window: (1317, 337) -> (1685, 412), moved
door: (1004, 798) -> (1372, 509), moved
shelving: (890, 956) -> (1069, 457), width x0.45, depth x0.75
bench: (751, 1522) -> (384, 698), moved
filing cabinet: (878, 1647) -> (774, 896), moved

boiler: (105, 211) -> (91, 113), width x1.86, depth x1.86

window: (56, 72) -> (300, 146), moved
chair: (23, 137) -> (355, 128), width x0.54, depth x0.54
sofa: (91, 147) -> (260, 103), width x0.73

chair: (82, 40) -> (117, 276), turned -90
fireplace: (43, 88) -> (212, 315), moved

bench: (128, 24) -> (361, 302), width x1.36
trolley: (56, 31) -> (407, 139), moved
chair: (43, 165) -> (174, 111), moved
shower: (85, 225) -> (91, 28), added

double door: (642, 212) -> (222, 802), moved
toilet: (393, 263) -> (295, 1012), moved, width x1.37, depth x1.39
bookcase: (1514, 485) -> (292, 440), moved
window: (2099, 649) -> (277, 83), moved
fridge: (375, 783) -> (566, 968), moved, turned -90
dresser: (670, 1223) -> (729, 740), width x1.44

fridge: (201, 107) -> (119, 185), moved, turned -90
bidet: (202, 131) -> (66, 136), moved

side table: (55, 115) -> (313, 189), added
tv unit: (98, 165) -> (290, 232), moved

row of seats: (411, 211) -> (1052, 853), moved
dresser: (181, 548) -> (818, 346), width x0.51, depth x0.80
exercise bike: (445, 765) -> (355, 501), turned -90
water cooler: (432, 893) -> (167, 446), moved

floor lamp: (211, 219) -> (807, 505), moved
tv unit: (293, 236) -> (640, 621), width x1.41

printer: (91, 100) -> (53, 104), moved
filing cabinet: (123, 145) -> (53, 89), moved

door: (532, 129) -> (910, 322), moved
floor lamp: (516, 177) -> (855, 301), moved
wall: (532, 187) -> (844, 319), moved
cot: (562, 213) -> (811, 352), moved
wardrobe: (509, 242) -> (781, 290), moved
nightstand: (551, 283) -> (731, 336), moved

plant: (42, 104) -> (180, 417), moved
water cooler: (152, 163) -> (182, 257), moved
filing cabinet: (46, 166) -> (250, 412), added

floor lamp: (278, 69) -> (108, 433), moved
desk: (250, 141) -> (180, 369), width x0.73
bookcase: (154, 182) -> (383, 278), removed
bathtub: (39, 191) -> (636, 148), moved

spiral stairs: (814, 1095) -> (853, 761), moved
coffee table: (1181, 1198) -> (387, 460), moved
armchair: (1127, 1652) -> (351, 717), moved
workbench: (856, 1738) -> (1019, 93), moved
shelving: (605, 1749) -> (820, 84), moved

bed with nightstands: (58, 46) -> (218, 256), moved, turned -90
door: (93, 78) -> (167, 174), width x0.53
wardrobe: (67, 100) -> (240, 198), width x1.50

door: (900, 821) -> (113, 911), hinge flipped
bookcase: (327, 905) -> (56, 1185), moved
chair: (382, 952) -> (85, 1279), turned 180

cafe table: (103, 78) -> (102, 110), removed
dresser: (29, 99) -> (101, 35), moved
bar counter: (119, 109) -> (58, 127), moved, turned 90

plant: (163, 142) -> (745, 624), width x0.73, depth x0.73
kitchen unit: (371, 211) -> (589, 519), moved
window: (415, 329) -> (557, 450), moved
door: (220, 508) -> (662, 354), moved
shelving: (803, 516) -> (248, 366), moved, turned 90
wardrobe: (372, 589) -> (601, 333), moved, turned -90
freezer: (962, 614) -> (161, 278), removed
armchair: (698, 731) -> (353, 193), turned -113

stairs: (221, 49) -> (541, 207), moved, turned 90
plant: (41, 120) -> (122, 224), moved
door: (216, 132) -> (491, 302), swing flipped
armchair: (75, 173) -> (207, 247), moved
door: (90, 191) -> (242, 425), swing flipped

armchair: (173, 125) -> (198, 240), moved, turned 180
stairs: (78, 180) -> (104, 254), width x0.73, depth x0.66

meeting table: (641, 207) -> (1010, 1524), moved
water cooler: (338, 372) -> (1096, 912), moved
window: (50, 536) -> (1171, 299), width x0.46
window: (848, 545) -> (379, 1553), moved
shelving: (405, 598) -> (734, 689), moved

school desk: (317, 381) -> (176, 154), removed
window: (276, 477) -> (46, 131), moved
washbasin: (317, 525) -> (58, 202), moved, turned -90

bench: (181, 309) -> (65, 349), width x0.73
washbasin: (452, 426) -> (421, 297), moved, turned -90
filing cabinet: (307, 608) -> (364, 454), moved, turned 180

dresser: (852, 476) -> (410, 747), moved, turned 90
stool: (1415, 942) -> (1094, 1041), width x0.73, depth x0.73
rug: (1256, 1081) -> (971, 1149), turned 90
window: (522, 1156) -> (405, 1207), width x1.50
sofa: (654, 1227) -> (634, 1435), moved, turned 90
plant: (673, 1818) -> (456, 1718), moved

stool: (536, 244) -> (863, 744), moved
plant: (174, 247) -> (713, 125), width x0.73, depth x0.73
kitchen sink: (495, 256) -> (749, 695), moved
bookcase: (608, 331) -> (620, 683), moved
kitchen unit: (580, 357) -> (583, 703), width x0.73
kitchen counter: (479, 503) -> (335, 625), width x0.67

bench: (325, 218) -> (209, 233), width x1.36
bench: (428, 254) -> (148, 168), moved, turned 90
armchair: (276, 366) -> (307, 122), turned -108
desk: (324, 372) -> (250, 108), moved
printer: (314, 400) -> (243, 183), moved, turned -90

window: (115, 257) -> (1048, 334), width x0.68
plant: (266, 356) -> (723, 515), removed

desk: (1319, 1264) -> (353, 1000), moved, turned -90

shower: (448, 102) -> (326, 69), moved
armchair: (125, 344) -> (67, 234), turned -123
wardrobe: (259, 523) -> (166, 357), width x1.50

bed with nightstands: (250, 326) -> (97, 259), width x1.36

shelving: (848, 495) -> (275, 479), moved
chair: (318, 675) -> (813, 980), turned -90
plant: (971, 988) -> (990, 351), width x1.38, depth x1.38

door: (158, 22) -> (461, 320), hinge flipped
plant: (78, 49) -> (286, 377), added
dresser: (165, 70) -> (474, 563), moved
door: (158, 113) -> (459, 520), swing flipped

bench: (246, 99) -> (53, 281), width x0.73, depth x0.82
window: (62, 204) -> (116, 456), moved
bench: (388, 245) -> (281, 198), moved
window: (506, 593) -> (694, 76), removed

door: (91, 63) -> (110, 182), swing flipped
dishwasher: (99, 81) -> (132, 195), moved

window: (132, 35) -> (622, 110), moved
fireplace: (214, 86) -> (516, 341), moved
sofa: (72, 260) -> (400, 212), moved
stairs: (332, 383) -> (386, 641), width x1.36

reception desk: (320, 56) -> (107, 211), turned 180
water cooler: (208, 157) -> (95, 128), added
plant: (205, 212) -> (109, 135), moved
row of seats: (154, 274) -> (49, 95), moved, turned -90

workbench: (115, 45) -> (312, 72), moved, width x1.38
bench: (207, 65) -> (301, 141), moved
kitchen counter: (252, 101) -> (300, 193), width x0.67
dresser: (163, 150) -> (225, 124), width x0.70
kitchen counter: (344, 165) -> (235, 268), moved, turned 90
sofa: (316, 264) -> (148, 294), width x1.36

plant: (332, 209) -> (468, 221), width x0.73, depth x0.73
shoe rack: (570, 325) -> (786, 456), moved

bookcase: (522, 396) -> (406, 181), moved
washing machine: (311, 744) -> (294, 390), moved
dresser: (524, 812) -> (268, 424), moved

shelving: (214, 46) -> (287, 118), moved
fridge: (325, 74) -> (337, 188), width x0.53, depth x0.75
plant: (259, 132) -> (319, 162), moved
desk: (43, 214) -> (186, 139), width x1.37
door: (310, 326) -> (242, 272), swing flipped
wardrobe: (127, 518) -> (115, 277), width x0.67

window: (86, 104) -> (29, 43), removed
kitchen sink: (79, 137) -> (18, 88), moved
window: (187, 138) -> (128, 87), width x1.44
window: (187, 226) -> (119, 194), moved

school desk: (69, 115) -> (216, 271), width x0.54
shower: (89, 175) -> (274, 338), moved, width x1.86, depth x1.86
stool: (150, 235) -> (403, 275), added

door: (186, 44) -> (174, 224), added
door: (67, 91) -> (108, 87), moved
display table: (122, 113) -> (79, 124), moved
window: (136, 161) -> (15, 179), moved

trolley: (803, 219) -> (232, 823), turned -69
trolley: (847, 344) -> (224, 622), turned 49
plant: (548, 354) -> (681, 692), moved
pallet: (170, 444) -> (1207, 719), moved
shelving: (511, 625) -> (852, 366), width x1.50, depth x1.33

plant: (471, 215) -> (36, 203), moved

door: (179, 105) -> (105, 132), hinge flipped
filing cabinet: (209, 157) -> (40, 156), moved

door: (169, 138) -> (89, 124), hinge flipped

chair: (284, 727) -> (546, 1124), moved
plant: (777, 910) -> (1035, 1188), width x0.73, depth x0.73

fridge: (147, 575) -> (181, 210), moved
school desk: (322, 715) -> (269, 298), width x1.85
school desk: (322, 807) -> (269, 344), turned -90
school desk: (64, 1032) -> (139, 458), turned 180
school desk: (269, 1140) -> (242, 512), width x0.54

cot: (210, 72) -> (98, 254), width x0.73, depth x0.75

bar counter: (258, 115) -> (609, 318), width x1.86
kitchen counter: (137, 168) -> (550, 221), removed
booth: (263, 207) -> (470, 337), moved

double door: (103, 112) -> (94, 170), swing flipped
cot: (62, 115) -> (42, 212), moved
════
The range runs from the line with "door: (216, 132) -> (491, 302), swing flipped" up to and including the line with "stairs: (78, 180)" in the listing above; please write out exactly those lines and nothing more.

- [Your solution]
door: (216, 132) -> (491, 302), swing flipped
armchair: (75, 173) -> (207, 247), moved
door: (90, 191) -> (242, 425), swing flipped

armchair: (173, 125) -> (198, 240), moved, turned 180
stairs: (78, 180) -> (104, 254), width x0.73, depth x0.66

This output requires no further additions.